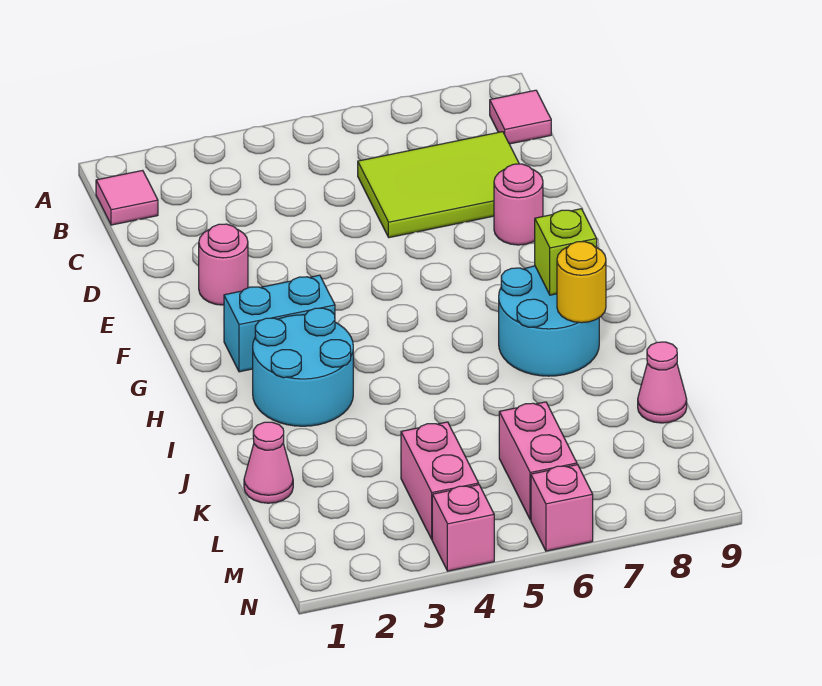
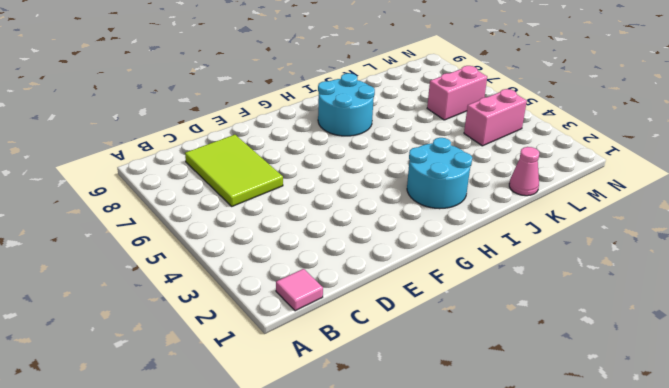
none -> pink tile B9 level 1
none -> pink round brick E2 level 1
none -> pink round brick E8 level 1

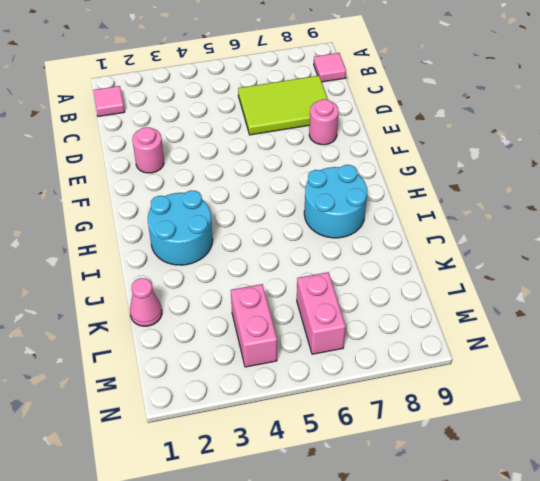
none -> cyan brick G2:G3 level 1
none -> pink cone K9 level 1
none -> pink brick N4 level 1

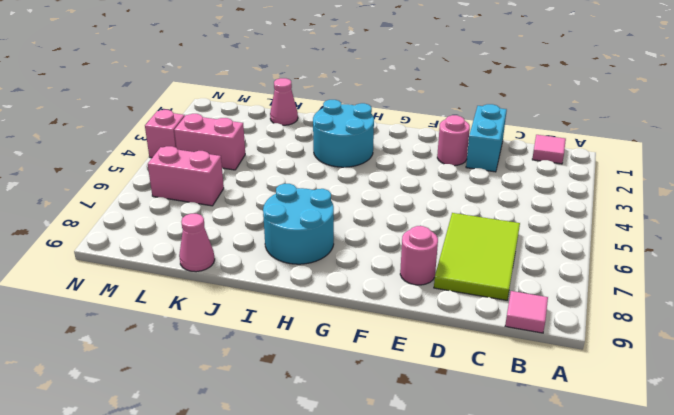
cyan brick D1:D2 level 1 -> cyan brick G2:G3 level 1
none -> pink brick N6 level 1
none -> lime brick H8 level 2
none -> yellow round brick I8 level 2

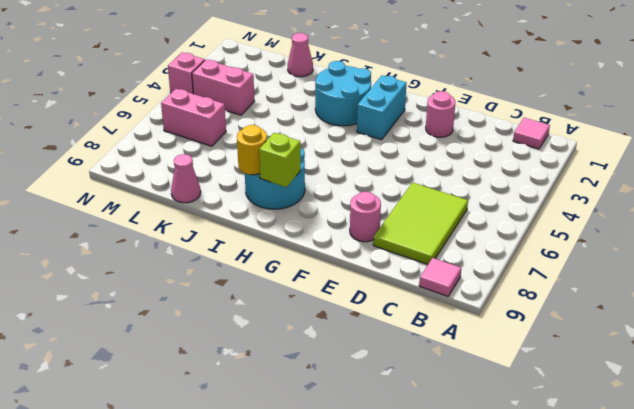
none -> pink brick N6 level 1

--

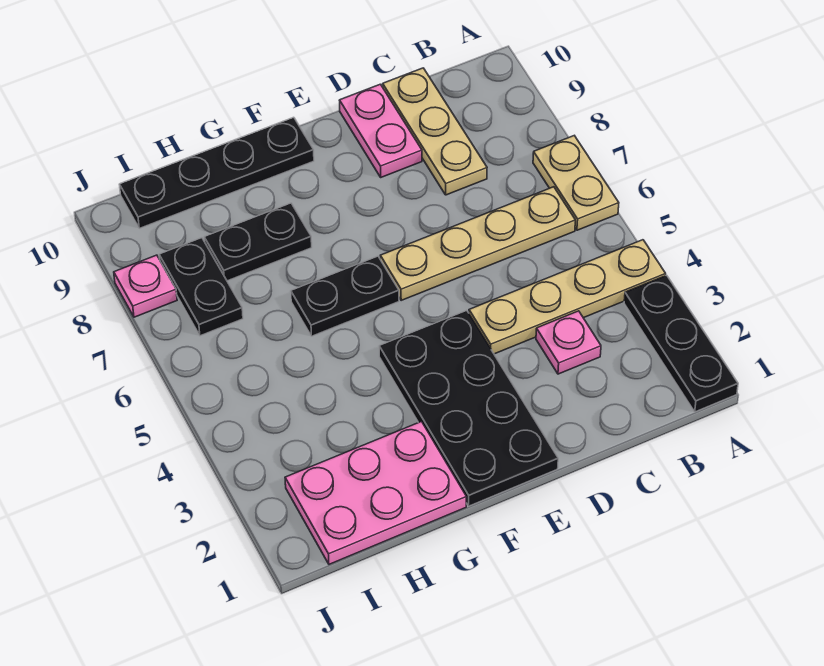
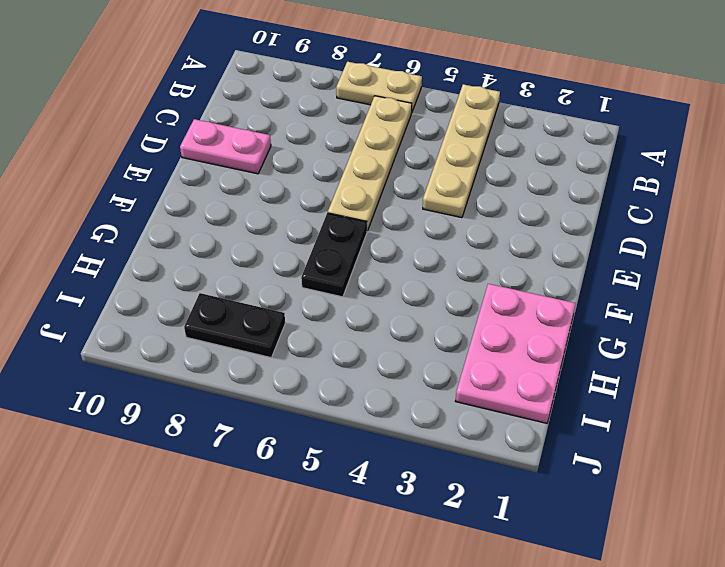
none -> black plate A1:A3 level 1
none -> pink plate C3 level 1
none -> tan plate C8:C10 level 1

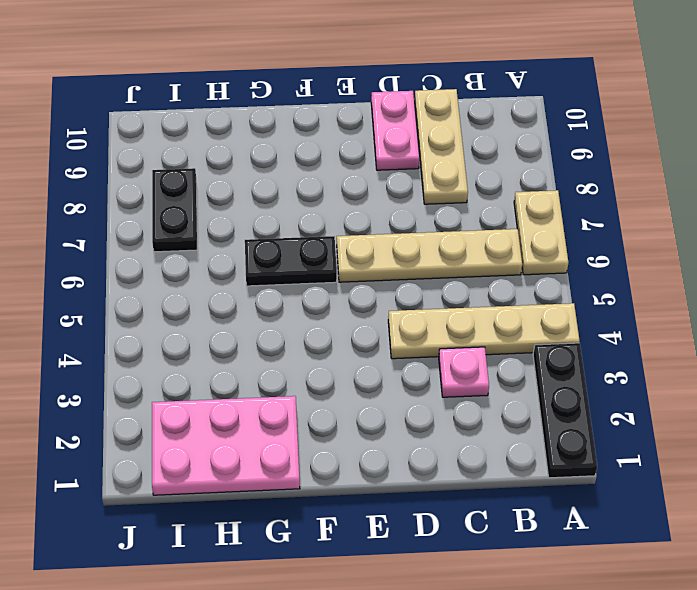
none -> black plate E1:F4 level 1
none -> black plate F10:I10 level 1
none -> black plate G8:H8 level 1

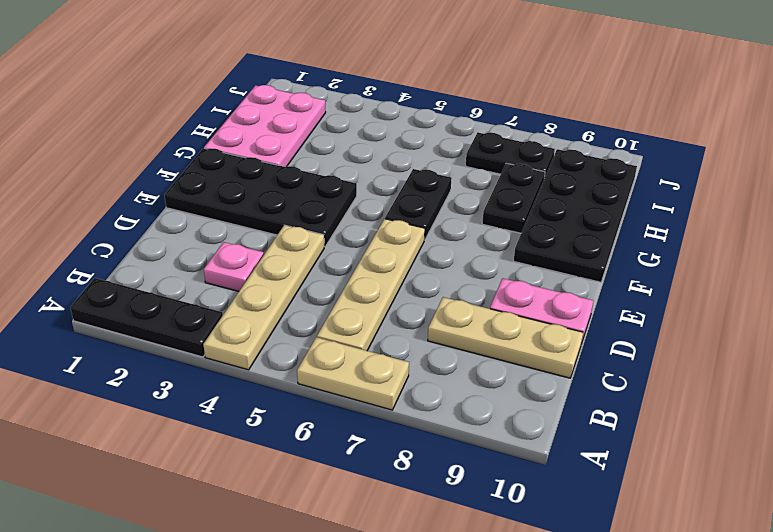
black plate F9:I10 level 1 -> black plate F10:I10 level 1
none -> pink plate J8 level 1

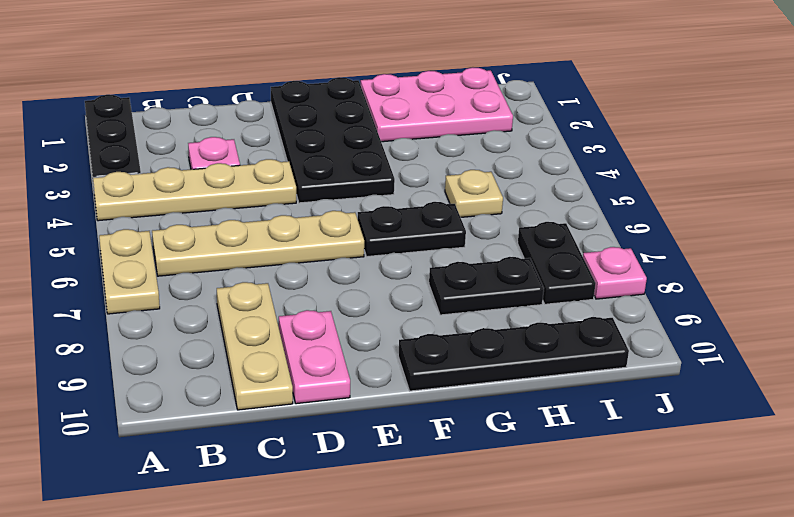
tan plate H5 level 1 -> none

- _ASSIGNED TASK_: If a line of the listing above holds the string "round", copy it.

- _REPLY TO THE EXERCISE_:
none -> pink round brick E2 level 1
none -> pink round brick E8 level 1
none -> yellow round brick I8 level 2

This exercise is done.